Excerpted data -
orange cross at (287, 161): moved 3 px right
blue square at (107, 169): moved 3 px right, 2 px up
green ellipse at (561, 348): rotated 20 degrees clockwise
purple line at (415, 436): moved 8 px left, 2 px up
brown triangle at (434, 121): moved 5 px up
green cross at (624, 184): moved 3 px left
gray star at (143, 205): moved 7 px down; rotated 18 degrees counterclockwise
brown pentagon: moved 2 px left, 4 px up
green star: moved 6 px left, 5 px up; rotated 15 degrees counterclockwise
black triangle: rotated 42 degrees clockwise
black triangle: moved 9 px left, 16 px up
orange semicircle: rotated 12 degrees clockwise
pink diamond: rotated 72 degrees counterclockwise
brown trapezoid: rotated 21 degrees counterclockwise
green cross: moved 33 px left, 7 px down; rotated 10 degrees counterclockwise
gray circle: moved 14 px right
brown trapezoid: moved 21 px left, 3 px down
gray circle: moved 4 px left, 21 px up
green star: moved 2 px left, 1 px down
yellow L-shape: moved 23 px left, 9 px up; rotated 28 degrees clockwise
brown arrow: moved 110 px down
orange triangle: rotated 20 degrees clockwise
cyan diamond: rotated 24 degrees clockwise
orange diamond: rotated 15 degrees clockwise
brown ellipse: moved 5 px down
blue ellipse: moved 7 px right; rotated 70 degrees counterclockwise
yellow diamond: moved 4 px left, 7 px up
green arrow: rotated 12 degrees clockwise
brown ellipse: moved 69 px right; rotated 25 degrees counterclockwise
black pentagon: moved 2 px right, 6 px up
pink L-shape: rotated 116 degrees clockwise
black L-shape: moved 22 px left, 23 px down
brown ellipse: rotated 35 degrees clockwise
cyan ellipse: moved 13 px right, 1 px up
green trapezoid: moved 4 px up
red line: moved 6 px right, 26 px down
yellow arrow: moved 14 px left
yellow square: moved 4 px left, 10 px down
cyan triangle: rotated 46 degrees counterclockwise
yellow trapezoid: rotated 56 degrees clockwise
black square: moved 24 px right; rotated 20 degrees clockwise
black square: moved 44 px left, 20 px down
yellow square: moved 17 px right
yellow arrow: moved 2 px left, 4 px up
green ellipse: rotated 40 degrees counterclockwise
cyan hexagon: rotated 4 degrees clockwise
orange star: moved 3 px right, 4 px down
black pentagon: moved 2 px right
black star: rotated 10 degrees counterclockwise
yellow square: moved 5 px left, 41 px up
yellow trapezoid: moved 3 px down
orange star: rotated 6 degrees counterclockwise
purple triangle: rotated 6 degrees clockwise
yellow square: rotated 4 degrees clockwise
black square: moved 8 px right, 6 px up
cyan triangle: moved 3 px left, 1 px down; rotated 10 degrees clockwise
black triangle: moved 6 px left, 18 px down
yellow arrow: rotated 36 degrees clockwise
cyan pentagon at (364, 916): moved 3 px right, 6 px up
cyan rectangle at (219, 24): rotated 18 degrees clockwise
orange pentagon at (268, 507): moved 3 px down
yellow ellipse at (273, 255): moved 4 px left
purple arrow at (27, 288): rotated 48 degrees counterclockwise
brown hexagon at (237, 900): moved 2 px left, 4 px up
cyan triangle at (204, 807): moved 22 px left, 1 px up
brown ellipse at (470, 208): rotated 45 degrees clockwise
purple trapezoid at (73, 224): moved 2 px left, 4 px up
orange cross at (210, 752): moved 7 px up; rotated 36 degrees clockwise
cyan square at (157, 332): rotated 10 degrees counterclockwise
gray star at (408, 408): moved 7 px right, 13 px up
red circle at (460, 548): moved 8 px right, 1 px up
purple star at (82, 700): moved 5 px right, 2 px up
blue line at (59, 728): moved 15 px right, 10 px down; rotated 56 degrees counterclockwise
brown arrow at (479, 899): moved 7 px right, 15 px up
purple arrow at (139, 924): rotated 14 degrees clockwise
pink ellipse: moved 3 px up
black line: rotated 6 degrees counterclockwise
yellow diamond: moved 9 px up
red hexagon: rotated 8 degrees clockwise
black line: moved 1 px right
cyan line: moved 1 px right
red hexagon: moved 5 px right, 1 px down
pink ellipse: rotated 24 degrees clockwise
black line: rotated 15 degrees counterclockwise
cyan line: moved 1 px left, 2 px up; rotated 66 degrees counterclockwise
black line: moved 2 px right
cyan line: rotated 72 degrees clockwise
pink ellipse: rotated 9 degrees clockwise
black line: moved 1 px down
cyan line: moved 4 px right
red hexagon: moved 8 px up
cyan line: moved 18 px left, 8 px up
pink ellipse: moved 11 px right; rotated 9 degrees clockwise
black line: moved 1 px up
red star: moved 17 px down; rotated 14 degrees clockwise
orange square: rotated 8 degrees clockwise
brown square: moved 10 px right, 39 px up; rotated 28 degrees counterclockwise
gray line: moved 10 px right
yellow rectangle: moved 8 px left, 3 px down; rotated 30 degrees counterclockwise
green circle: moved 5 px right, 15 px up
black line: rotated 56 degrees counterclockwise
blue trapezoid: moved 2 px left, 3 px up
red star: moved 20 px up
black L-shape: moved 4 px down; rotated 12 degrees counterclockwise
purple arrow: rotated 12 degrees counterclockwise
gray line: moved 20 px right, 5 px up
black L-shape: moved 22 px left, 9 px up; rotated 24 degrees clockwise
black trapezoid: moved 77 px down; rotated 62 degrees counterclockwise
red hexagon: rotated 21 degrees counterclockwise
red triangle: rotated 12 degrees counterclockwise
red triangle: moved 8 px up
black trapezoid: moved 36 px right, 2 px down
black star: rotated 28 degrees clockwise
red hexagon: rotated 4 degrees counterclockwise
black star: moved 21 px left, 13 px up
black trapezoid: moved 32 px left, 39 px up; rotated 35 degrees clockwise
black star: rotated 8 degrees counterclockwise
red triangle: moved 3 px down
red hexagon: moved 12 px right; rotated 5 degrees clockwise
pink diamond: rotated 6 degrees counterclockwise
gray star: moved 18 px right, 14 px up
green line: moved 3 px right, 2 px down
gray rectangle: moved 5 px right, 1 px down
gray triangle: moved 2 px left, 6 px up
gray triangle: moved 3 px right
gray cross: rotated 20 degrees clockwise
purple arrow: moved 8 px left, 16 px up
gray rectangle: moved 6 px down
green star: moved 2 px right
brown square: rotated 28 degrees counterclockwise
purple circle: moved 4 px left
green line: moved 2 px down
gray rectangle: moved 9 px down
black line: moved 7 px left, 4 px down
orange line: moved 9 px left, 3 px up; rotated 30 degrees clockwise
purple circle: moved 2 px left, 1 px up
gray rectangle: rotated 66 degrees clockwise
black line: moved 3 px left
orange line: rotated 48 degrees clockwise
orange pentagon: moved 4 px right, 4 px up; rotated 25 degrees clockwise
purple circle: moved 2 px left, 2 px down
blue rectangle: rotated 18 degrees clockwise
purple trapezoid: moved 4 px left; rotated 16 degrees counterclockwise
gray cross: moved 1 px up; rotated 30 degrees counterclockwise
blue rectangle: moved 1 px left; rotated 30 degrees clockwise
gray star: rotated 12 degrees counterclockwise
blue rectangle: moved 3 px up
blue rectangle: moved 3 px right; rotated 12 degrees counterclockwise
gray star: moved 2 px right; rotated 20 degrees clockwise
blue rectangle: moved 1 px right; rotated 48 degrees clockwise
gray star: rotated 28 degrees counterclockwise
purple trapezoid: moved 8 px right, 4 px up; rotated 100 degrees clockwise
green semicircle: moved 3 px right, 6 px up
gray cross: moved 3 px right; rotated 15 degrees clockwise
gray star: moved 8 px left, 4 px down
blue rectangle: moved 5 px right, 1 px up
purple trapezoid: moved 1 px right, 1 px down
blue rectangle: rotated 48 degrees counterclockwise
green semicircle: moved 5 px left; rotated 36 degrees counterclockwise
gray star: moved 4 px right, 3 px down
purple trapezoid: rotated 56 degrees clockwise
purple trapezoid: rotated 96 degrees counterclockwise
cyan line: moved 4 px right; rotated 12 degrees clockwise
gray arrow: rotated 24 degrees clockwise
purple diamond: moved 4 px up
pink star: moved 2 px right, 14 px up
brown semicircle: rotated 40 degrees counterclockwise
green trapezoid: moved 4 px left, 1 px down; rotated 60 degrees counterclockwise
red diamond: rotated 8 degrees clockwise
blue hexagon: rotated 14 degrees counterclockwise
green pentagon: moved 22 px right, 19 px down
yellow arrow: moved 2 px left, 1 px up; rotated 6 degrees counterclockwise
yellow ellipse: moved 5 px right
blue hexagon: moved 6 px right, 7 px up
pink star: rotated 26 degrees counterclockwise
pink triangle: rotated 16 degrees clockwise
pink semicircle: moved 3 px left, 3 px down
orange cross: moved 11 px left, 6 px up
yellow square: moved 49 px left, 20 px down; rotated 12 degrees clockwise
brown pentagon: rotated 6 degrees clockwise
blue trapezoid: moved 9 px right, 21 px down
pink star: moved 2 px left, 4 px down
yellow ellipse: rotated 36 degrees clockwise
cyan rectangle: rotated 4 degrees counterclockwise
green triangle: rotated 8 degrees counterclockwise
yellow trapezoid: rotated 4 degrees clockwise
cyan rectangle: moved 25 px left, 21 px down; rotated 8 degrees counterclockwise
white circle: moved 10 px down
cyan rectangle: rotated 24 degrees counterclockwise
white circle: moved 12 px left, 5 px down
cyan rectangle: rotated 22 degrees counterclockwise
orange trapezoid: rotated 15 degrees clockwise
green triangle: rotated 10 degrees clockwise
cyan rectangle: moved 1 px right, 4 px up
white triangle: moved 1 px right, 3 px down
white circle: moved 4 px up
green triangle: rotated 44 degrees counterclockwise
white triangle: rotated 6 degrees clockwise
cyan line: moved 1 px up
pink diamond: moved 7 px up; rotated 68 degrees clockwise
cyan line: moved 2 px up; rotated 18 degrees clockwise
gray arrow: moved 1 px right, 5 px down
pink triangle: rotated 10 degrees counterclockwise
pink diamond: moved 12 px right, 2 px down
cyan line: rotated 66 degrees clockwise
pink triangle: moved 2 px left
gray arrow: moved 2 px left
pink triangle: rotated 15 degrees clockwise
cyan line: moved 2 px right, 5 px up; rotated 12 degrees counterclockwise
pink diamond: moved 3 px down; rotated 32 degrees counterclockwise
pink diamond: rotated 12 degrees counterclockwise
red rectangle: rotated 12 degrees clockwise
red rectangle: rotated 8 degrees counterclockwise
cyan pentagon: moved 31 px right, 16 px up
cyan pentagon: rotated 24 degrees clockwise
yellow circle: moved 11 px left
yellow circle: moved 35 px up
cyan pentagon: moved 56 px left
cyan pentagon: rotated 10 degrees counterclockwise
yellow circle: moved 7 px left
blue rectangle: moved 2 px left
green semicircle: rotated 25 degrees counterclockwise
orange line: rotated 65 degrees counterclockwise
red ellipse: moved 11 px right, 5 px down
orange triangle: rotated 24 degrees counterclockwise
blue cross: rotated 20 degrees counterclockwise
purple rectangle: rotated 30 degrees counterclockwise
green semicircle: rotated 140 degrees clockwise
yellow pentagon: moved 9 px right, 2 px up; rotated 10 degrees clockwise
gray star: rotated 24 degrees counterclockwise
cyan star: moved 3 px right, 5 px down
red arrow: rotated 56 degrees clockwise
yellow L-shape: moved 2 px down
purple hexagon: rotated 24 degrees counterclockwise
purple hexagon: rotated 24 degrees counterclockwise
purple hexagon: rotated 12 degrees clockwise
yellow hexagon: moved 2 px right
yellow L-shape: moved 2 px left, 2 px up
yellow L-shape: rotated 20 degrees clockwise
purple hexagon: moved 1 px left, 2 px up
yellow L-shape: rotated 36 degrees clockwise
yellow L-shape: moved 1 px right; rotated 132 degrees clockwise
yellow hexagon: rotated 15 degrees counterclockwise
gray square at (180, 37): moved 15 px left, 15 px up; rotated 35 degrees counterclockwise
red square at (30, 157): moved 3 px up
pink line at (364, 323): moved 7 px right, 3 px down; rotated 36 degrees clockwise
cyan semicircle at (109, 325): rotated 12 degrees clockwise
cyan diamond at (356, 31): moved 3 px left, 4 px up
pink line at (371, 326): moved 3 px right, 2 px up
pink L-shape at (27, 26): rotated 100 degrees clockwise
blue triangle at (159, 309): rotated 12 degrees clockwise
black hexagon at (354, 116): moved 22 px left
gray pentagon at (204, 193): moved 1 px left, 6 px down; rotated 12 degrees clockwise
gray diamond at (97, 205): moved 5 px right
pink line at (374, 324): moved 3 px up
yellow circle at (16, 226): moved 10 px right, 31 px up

Goal -
Copy out the items word for word, starting with the first one and ending with the line that contains "green arrow: rotated 12 degrees clockwise", including that line.

Complete answer -
orange cross at (287, 161): moved 3 px right
blue square at (107, 169): moved 3 px right, 2 px up
green ellipse at (561, 348): rotated 20 degrees clockwise
purple line at (415, 436): moved 8 px left, 2 px up
brown triangle at (434, 121): moved 5 px up
green cross at (624, 184): moved 3 px left
gray star at (143, 205): moved 7 px down; rotated 18 degrees counterclockwise
brown pentagon: moved 2 px left, 4 px up
green star: moved 6 px left, 5 px up; rotated 15 degrees counterclockwise
black triangle: rotated 42 degrees clockwise
black triangle: moved 9 px left, 16 px up
orange semicircle: rotated 12 degrees clockwise
pink diamond: rotated 72 degrees counterclockwise
brown trapezoid: rotated 21 degrees counterclockwise
green cross: moved 33 px left, 7 px down; rotated 10 degrees counterclockwise
gray circle: moved 14 px right
brown trapezoid: moved 21 px left, 3 px down
gray circle: moved 4 px left, 21 px up
green star: moved 2 px left, 1 px down
yellow L-shape: moved 23 px left, 9 px up; rotated 28 degrees clockwise
brown arrow: moved 110 px down
orange triangle: rotated 20 degrees clockwise
cyan diamond: rotated 24 degrees clockwise
orange diamond: rotated 15 degrees clockwise
brown ellipse: moved 5 px down
blue ellipse: moved 7 px right; rotated 70 degrees counterclockwise
yellow diamond: moved 4 px left, 7 px up
green arrow: rotated 12 degrees clockwise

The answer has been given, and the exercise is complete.